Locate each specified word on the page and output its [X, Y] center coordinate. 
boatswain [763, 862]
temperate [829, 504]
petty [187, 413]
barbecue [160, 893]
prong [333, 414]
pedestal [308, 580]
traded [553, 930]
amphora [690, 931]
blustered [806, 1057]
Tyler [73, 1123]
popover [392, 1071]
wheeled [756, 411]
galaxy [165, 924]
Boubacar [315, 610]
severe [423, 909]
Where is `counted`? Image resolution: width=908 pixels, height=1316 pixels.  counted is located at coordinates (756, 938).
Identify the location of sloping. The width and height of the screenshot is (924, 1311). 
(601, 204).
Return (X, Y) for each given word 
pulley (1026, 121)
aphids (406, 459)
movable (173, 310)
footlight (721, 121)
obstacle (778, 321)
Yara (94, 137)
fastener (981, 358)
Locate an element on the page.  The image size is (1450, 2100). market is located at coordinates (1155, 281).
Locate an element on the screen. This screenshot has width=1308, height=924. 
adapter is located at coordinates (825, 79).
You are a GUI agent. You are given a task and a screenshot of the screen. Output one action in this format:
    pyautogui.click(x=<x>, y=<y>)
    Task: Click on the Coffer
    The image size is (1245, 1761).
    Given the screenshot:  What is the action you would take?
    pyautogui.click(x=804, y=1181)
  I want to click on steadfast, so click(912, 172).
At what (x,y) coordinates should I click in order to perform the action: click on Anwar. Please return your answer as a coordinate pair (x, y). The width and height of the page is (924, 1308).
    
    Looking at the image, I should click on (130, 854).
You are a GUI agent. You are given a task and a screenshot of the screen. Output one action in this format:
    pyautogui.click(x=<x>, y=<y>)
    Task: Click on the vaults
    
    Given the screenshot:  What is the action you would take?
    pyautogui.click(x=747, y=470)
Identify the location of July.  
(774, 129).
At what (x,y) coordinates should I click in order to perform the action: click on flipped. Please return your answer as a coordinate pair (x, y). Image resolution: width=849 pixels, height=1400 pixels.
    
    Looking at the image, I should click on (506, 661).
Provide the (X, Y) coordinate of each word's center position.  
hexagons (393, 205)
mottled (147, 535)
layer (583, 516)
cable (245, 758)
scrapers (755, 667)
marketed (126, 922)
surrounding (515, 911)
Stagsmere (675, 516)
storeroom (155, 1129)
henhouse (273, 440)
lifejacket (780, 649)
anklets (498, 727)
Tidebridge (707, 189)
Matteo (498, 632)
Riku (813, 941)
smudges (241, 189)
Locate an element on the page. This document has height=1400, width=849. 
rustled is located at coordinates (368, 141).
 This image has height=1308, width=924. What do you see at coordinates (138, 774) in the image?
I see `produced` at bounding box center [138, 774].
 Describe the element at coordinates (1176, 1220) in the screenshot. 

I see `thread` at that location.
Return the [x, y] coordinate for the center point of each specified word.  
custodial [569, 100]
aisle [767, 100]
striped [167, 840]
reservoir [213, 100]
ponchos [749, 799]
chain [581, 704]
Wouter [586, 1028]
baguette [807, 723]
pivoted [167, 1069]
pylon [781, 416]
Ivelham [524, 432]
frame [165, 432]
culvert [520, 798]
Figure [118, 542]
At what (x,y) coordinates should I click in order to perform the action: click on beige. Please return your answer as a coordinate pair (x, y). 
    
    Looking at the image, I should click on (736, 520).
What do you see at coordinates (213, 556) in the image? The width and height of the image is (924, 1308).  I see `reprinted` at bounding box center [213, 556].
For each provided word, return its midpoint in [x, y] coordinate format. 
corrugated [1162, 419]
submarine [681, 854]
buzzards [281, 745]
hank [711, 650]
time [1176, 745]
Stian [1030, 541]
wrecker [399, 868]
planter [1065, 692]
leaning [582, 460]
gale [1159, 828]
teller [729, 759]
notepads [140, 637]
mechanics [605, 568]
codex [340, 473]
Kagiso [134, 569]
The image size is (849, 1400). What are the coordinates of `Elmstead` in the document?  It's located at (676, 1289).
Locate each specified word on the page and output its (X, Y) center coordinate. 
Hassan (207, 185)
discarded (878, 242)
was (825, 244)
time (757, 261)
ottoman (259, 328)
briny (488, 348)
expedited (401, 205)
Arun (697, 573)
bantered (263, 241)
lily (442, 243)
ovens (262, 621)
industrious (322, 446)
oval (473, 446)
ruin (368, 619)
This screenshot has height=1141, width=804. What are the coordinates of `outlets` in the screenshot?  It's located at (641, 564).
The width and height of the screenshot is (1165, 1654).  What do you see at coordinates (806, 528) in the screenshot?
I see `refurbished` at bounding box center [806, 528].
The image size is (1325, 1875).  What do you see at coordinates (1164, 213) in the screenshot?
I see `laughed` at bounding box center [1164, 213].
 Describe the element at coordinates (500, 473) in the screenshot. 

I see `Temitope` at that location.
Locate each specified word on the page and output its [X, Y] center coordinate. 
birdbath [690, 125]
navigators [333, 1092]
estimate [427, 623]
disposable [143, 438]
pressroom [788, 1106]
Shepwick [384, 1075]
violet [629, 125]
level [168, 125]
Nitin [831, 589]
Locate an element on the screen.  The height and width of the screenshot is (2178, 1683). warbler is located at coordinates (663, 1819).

= = =

• GIVEN INSTRUCTION
Render the entries above as a Markdown table with the columns No. and Line, giving each non-blank line its own numbered row.

• ANSWER TO THIS PROBLEM
| No. | Line |
|---|---|
| 1 | Locate each specified word on the page and output its [X, Y] center coordinate.  |
| 2 | boatswain [763, 862] |
| 3 | temperate [829, 504] |
| 4 | petty [187, 413] |
| 5 | barbecue [160, 893] |
| 6 | prong [333, 414] |
| 7 | pedestal [308, 580] |
| 8 | traded [553, 930] |
| 9 | amphora [690, 931] |
| 10 | blustered [806, 1057] |
| 11 | Tyler [73, 1123] |
| 12 | popover [392, 1071] |
| 13 | wheeled [756, 411] |
| 14 | galaxy [165, 924] |
| 15 | Boubacar [315, 610] |
| 16 | severe [423, 909] |
| 17 | Where is `counted`? Image resolution: width=908 pixels, height=1316 pixels.  counted is located at coordinates (756, 938). |
| 18 | Identify the location of sloping. The width and height of the screenshot is (924, 1311).  |
| 19 | (601, 204). |
| 20 | Return (X, Y) for each given word  |
| 21 | pulley (1026, 121) |
| 22 | aphids (406, 459) |
| 23 | movable (173, 310) |
| 24 | footlight (721, 121) |
| 25 | obstacle (778, 321) |
| 26 | Yara (94, 137) |
| 27 | fastener (981, 358) |
| 28 | Locate an element on the page.  The image size is (1450, 2100). market is located at coordinates (1155, 281). |
| 29 | Locate an element on the screen. This screenshot has width=1308, height=924.  |
| 30 | adapter is located at coordinates (825, 79). |
| 31 | You are a GUI agent. You are given a task and a screenshot of the screen. Output one action in this format: |
| 32 |     pyautogui.click(x=<x>, y=<y>) |
| 33 |     Task: Click on the Coffer |
| 34 |     The image size is (1245, 1761). |
| 35 |     Given the screenshot:  What is the action you would take? |
| 36 |     pyautogui.click(x=804, y=1181) |
| 37 |   I want to click on steadfast, so click(912, 172). |
| 38 | At what (x,y) coordinates should I click in order to perform the action: click on Anwar. Please return your answer as a coordinate pair (x, y). The width and height of the page is (924, 1308). |
| 39 |     Looking at the image, I should click on (130, 854). |
| 40 | You are a GUI agent. You are given a task and a screenshot of the screen. Output one action in this format: |
| 41 |     pyautogui.click(x=<x>, y=<y>) |
| 42 |     Task: Click on the vaults |
| 43 |     Given the screenshot:  What is the action you would take? |
| 44 |     pyautogui.click(x=747, y=470) |
| 45 | Identify the location of July.   |
| 46 | (774, 129). |
| 47 | At what (x,y) coordinates should I click in order to perform the action: click on flipped. Please return your answer as a coordinate pair (x, y). Image resolution: width=849 pixels, height=1400 pixels. |
| 48 |     Looking at the image, I should click on (506, 661). |
| 49 | Provide the (X, Y) coordinate of each word's center position.   |
| 50 | hexagons (393, 205) |
| 51 | mottled (147, 535) |
| 52 | layer (583, 516) |
| 53 | cable (245, 758) |
| 54 | scrapers (755, 667) |
| 55 | marketed (126, 922) |
| 56 | surrounding (515, 911) |
| 57 | Stagsmere (675, 516) |
| 58 | storeroom (155, 1129) |
| 59 | henhouse (273, 440) |
| 60 | lifejacket (780, 649) |
| 61 | anklets (498, 727) |
| 62 | Tidebridge (707, 189) |
| 63 | Matteo (498, 632) |
| 64 | Riku (813, 941) |
| 65 | smudges (241, 189) |
| 66 | Locate an element on the page. This document has height=1400, width=849.  |
| 67 | rustled is located at coordinates (368, 141). |
| 68 |  This image has height=1308, width=924. What do you see at coordinates (138, 774) in the image? |
| 69 | I see `produced` at bounding box center [138, 774]. |
| 70 |  Describe the element at coordinates (1176, 1220) in the screenshot.  |
| 71 | I see `thread` at that location. |
| 72 | Return the [x, y] coordinate for the center point of each specified word.   |
| 73 | custodial [569, 100] |
| 74 | aisle [767, 100] |
| 75 | striped [167, 840] |
| 76 | reservoir [213, 100] |
| 77 | ponchos [749, 799] |
| 78 | chain [581, 704] |
| 79 | Wouter [586, 1028] |
| 80 | baguette [807, 723] |
| 81 | pivoted [167, 1069] |
| 82 | pylon [781, 416] |
| 83 | Ivelham [524, 432] |
| 84 | frame [165, 432] |
| 85 | culvert [520, 798] |
| 86 | Figure [118, 542] |
| 87 | At what (x,y) coordinates should I click in order to perform the action: click on beige. Please return your answer as a coordinate pair (x, y).  |
| 88 |     Looking at the image, I should click on (736, 520). |
| 89 | What do you see at coordinates (213, 556) in the image? The width and height of the image is (924, 1308).  I see `reprinted` at bounding box center [213, 556]. |
| 90 | For each provided word, return its midpoint in [x, y] coordinate format.  |
| 91 | corrugated [1162, 419] |
| 92 | submarine [681, 854] |
| 93 | buzzards [281, 745] |
| 94 | hank [711, 650] |
| 95 | time [1176, 745] |
| 96 | Stian [1030, 541] |
| 97 | wrecker [399, 868] |
| 98 | planter [1065, 692] |
| 99 | leaning [582, 460] |
| 100 | gale [1159, 828] |
| 101 | teller [729, 759] |
| 102 | notepads [140, 637] |
| 103 | mechanics [605, 568] |
| 104 | codex [340, 473] |
| 105 | Kagiso [134, 569] |
| 106 | The image size is (849, 1400). What are the coordinates of `Elmstead` in the document?  It's located at (676, 1289). |
| 107 | Locate each specified word on the page and output its (X, Y) center coordinate.  |
| 108 | Hassan (207, 185) |
| 109 | discarded (878, 242) |
| 110 | was (825, 244) |
| 111 | time (757, 261) |
| 112 | ottoman (259, 328) |
| 113 | briny (488, 348) |
| 114 | expedited (401, 205) |
| 115 | Arun (697, 573) |
| 116 | bantered (263, 241) |
| 117 | lily (442, 243) |
| 118 | ovens (262, 621) |
| 119 | industrious (322, 446) |
| 120 | oval (473, 446) |
| 121 | ruin (368, 619) |
| 122 | This screenshot has height=1141, width=804. What are the coordinates of `outlets` in the screenshot?  It's located at (641, 564). |
| 123 | The width and height of the screenshot is (1165, 1654).  What do you see at coordinates (806, 528) in the screenshot? |
| 124 | I see `refurbished` at bounding box center [806, 528]. |
| 125 | The image size is (1325, 1875).  What do you see at coordinates (1164, 213) in the screenshot? |
| 126 | I see `laughed` at bounding box center [1164, 213]. |
| 127 |  Describe the element at coordinates (500, 473) in the screenshot.  |
| 128 | I see `Temitope` at that location. |
| 129 | Locate each specified word on the page and output its [X, Y] center coordinate.  |
| 130 | birdbath [690, 125] |
| 131 | navigators [333, 1092] |
| 132 | estimate [427, 623] |
| 133 | disposable [143, 438] |
| 134 | pressroom [788, 1106] |
| 135 | Shepwick [384, 1075] |
| 136 | violet [629, 125] |
| 137 | level [168, 125] |
| 138 | Nitin [831, 589] |
| 139 | Locate an element on the screen.  The height and width of the screenshot is (2178, 1683). warbler is located at coordinates (663, 1819). |